- Given entries
Content starts

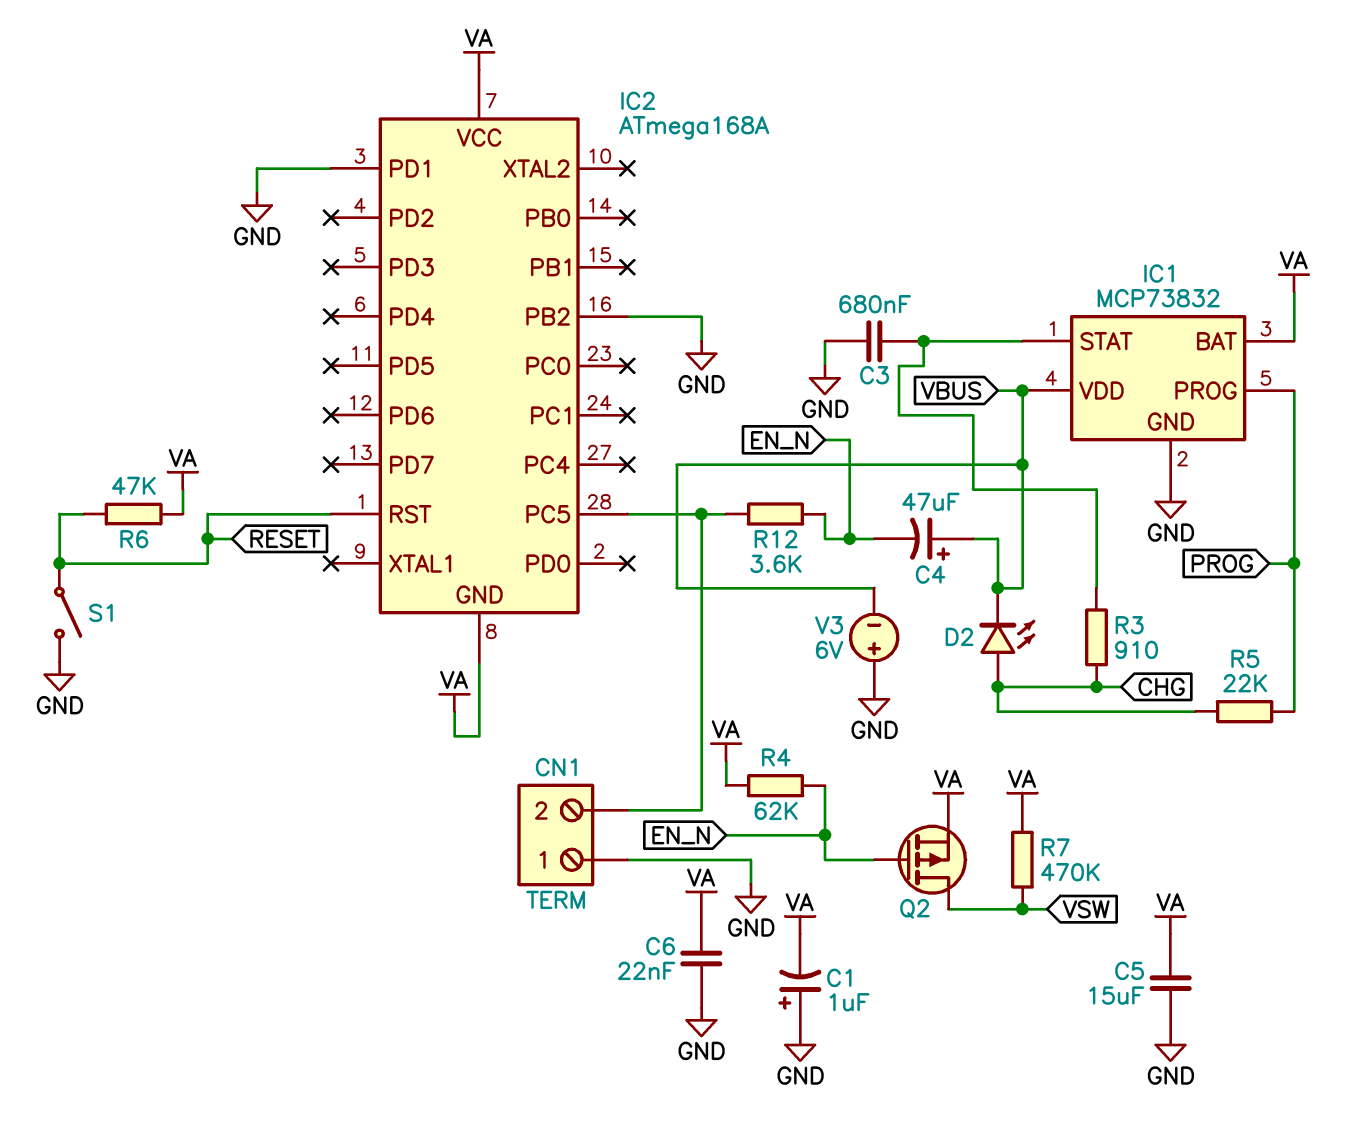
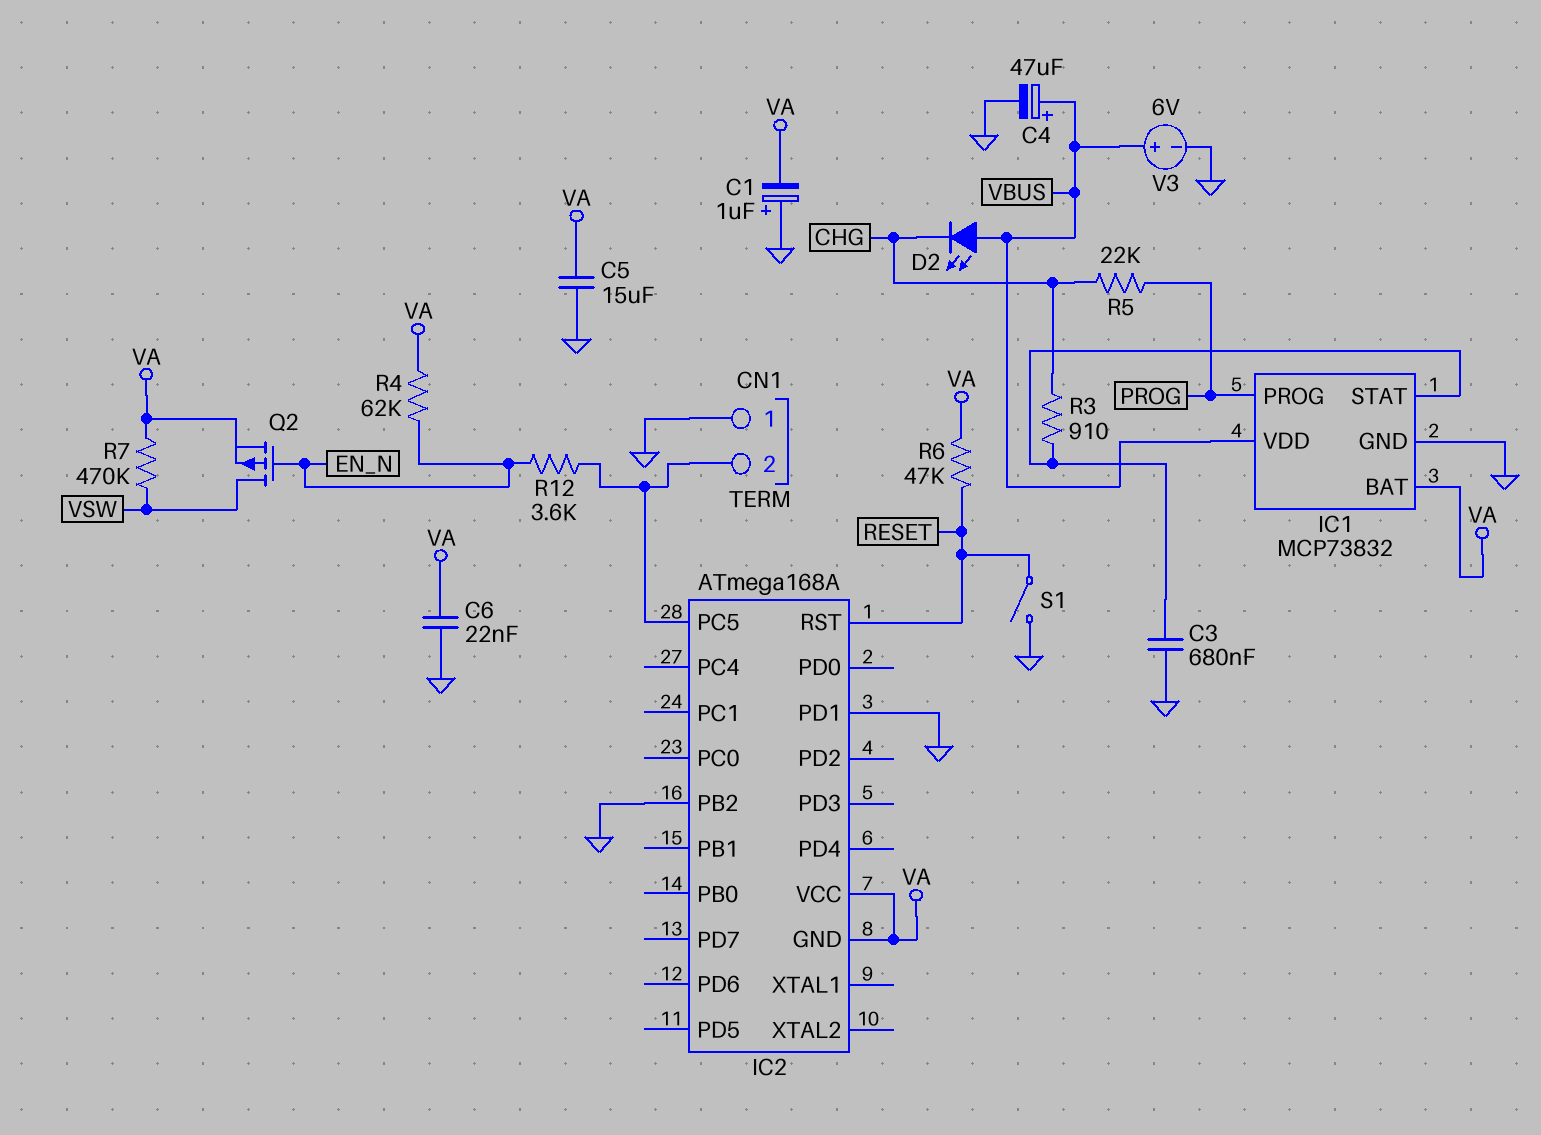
C4: 47uF (plus VBUS, minus EN_N) -> 47uF (plus VBUS, minus GND)
D2: LED (A CHG, K VBUS) -> LED (A VBUS, K CHG)
V3: 6V (plus GND, minus VBUS) -> 6V (plus VBUS, minus GND)

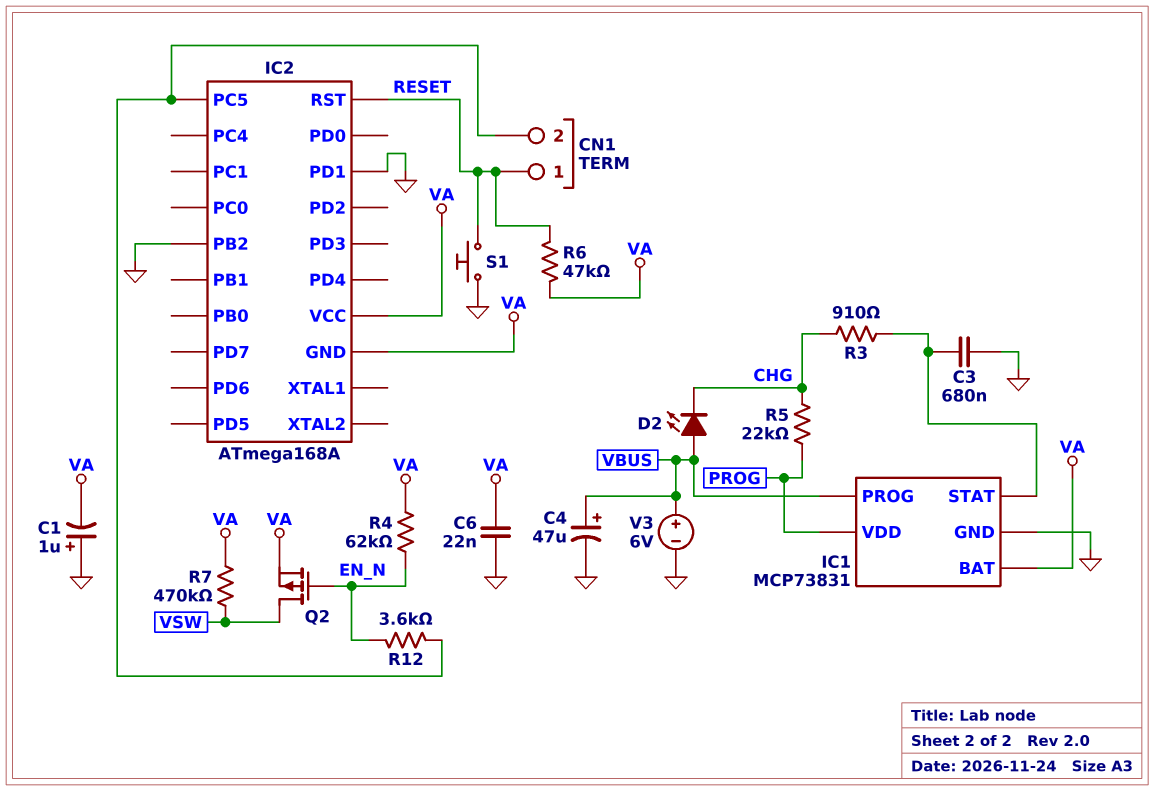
C5: 15uF (GND, VA) -> none
CN1 pin 1: GND -> RESET
IC1: MCP73832 -> MCP73831
IC1 pin PROG: PROG -> VBUS
IC1 pin VDD: VBUS -> PROG
S1: switch (GND, RESET) -> button (GND, RESET)

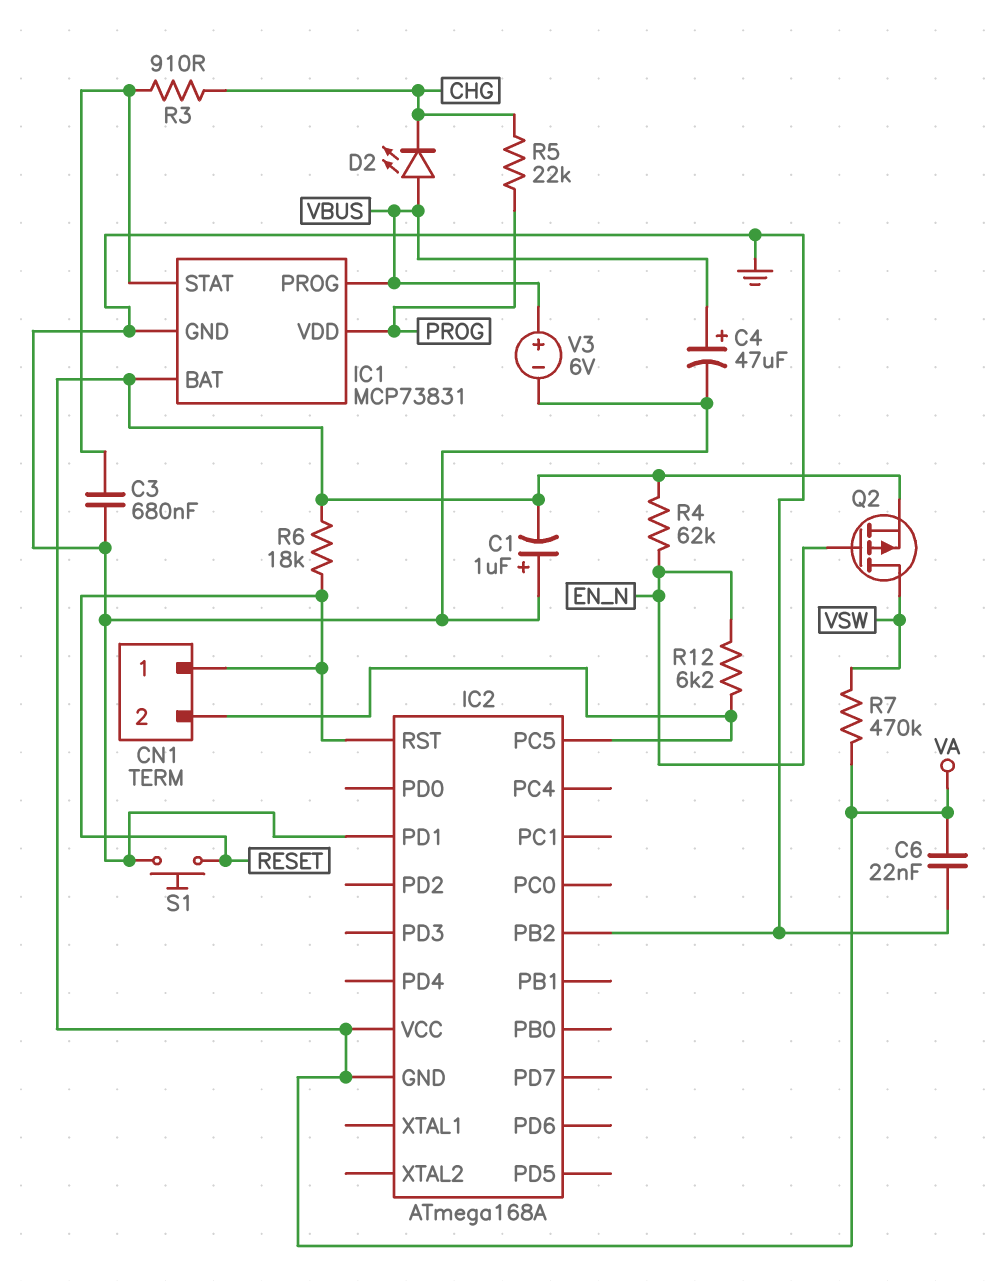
R6: 47k (RESET, VA) -> 18k (RESET, VA)
R12: 3.6k (CN1/2, EN_N) -> 6.2k (CN1/2, EN_N)

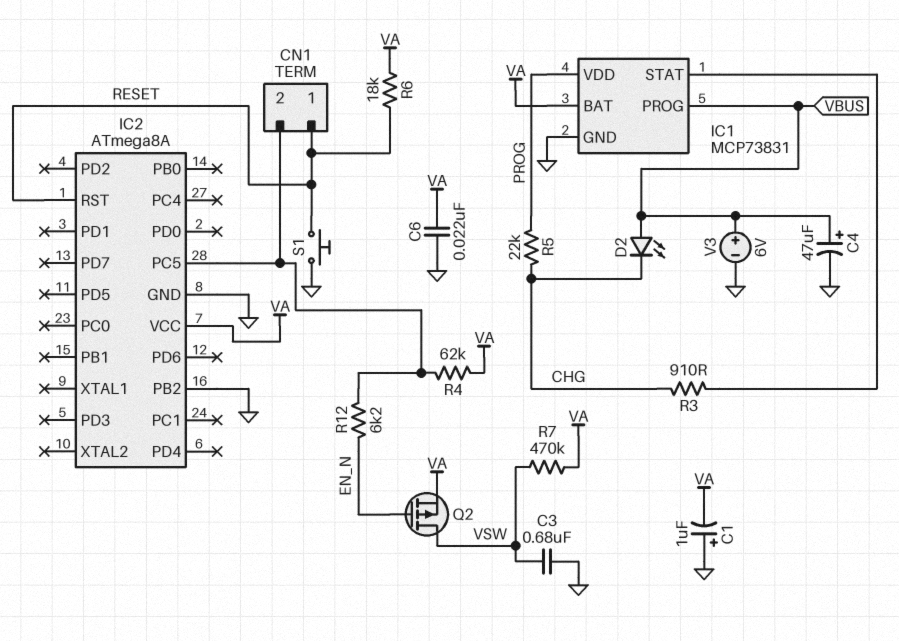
C3: 680nF (GND, IC1/STAT) -> 680nF (GND, VSW)
IC2: ATmega168A -> ATmega8A
IC2 pin GND: VA -> GND
IC2 pin PD1: GND -> none
R4: 62k (EN_N, VA) -> 62k (CN1/2, VA)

Content ends

- Exercise requirements
The required answer is each line of the data in which the word "RESET" appears.

- Answer
CN1 pin 1: GND -> RESET
S1: switch (GND, RESET) -> button (GND, RESET)
R6: 47k (RESET, VA) -> 18k (RESET, VA)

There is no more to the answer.